PROBLEM TO WORK ON ::
Instruction for the data below: set down exactly the lines from the line with "second_place: [594, 313]" to the line with "first_place: [514, 484]", inclusive, and no others.

Segment Start: DATA

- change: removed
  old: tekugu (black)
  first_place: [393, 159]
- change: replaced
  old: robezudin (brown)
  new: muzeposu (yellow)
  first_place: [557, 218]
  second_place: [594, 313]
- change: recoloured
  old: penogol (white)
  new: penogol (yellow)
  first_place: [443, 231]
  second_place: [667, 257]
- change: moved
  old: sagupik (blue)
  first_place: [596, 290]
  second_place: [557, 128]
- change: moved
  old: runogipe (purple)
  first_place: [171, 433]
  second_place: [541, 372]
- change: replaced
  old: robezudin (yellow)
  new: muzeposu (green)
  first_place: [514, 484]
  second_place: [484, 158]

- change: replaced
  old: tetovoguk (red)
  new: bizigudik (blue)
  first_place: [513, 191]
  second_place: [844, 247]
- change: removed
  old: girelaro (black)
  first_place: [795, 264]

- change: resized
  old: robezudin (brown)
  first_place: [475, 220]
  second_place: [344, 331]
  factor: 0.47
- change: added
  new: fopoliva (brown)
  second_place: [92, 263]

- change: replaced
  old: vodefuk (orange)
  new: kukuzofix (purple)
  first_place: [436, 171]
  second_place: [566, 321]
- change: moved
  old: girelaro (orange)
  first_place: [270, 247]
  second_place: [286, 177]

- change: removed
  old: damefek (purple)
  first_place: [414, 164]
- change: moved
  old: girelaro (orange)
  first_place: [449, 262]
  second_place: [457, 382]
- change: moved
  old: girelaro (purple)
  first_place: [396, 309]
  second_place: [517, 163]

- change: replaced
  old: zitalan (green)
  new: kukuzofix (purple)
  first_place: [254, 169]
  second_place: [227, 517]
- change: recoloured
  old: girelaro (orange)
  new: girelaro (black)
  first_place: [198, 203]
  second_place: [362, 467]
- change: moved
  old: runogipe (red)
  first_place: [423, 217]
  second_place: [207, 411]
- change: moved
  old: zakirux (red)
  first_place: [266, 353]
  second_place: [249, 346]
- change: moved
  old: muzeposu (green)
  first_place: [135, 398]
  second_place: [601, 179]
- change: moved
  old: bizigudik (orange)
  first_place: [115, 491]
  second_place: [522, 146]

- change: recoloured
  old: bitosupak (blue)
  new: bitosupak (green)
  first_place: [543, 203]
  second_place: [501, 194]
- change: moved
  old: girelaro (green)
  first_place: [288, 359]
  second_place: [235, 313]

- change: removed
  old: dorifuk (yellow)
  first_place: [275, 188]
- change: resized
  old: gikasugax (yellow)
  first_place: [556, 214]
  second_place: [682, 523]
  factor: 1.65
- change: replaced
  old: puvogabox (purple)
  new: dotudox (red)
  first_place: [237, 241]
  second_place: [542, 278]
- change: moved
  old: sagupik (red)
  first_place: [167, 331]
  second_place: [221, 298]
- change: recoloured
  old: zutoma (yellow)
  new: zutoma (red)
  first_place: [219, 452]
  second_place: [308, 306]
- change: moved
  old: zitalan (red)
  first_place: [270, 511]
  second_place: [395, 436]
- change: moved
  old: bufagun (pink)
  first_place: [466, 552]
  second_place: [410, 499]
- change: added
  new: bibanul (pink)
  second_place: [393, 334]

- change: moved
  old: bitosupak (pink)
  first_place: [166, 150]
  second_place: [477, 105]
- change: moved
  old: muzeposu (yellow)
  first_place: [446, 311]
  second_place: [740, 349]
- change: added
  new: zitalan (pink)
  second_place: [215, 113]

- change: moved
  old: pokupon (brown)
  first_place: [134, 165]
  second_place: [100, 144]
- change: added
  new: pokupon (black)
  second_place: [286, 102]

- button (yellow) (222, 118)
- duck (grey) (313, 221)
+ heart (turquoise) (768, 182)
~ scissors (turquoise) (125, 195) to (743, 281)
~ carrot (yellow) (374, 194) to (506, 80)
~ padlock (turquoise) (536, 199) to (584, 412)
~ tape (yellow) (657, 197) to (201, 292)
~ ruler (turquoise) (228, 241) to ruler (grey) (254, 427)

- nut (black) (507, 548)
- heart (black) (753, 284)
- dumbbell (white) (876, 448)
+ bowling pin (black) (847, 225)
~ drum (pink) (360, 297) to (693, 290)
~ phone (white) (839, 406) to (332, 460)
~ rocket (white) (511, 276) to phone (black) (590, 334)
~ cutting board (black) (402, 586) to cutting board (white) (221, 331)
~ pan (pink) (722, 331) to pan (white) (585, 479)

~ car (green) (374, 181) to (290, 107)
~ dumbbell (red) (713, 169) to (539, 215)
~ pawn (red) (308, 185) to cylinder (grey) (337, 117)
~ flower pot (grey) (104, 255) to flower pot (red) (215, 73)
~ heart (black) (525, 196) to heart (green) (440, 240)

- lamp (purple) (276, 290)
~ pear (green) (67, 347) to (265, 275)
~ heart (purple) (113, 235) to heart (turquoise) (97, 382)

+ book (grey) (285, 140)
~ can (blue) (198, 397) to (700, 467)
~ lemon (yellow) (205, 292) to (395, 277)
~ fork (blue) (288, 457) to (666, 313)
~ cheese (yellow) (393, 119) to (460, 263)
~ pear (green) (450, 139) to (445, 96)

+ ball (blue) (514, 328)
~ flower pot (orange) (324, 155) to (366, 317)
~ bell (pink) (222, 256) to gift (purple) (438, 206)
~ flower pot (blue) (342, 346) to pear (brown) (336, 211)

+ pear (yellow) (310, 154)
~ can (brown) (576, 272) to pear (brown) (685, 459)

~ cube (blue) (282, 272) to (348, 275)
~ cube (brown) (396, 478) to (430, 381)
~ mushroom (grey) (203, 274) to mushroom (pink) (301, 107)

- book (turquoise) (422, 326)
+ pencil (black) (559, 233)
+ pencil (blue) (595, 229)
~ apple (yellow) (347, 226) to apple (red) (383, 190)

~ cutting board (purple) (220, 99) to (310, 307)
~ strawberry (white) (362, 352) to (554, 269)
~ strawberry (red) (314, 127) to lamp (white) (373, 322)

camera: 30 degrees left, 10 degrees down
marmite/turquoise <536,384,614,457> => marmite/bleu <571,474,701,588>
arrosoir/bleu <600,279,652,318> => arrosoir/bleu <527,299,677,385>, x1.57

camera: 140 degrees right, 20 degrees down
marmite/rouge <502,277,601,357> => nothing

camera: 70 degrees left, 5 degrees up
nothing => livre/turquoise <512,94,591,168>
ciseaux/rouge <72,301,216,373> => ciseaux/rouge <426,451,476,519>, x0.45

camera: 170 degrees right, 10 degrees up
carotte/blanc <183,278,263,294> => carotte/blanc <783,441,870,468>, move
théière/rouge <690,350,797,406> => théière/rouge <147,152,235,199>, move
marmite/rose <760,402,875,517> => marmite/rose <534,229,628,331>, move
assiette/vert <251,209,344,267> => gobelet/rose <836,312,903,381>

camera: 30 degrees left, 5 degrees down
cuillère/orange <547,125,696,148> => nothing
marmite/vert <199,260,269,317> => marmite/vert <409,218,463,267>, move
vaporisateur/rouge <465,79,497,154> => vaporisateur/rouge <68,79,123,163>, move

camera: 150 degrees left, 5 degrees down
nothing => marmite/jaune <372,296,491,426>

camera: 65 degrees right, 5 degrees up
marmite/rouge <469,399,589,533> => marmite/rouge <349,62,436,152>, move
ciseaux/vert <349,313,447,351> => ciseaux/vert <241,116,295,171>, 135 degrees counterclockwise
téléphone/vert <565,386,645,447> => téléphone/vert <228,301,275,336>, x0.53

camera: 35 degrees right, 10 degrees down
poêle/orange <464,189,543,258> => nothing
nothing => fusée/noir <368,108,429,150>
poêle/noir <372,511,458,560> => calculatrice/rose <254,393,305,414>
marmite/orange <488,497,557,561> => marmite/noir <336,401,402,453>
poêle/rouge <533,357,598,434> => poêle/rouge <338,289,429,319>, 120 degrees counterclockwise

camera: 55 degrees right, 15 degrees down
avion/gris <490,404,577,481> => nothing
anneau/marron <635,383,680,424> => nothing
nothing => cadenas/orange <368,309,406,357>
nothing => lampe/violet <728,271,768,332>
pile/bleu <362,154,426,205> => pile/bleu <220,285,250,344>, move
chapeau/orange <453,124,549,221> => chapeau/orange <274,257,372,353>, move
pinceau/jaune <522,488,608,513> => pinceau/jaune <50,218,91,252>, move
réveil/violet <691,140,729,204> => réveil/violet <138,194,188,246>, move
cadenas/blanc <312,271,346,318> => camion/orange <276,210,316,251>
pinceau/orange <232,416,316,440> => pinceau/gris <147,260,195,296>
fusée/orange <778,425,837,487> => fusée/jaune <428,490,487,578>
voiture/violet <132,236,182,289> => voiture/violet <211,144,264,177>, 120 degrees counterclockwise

Segment End: DATA

RESULT ::
  second_place: [594, 313]
- change: recoloured
  old: penogol (white)
  new: penogol (yellow)
  first_place: [443, 231]
  second_place: [667, 257]
- change: moved
  old: sagupik (blue)
  first_place: [596, 290]
  second_place: [557, 128]
- change: moved
  old: runogipe (purple)
  first_place: [171, 433]
  second_place: [541, 372]
- change: replaced
  old: robezudin (yellow)
  new: muzeposu (green)
  first_place: [514, 484]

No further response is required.